Segment Start: Data supplied

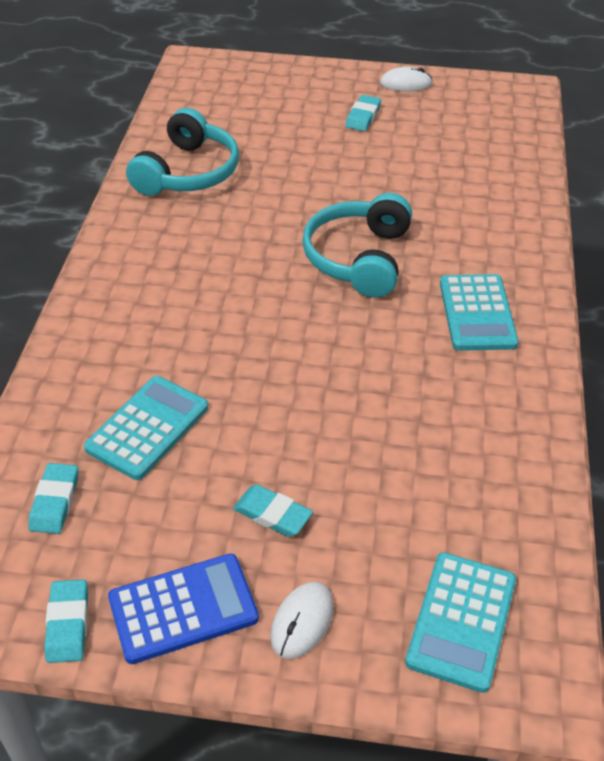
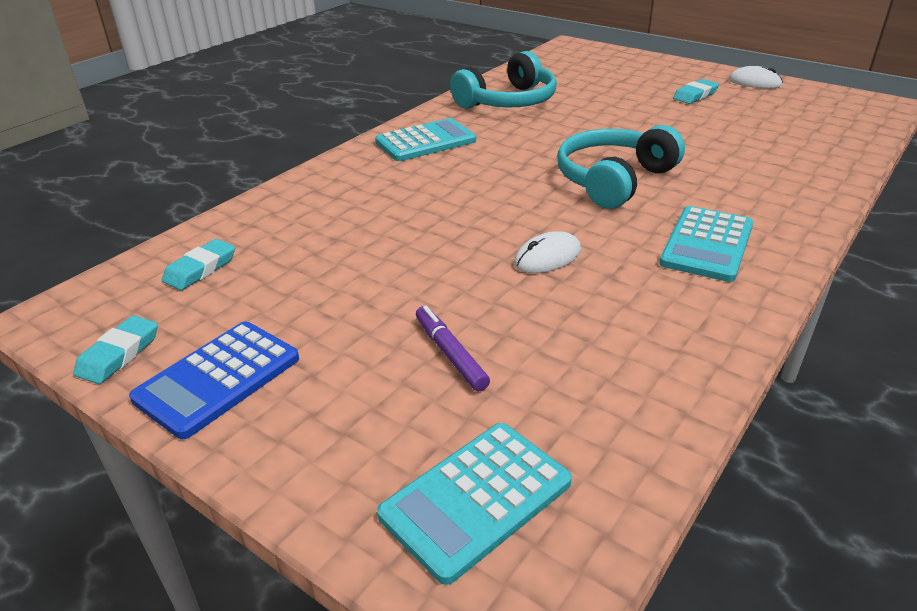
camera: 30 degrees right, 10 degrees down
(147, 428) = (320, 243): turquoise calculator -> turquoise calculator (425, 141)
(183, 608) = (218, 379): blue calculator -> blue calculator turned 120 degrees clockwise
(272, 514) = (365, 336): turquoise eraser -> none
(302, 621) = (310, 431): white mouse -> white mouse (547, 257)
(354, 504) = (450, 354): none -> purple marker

Segment End: Data supplied
Segment Start: Data supplied

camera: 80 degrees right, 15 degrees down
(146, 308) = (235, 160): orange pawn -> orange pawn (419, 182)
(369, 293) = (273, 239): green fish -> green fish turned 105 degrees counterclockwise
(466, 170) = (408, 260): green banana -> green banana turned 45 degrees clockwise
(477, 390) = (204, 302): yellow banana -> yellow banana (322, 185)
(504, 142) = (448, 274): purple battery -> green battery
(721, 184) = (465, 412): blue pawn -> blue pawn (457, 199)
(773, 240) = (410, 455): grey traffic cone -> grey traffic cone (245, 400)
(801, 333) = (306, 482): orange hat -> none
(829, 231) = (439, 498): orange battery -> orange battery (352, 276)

Segment End: Data supplied

The response must hold only the lines above from the line with "camera: 30 degrees right, 10 degrees down" through the line with "(354, 504) = (450, 354): none", each copied exactly, both ends kept.

> **Result for this exercise**
camera: 30 degrees right, 10 degrees down
(147, 428) = (320, 243): turquoise calculator -> turquoise calculator (425, 141)
(183, 608) = (218, 379): blue calculator -> blue calculator turned 120 degrees clockwise
(272, 514) = (365, 336): turquoise eraser -> none
(302, 621) = (310, 431): white mouse -> white mouse (547, 257)
(354, 504) = (450, 354): none -> purple marker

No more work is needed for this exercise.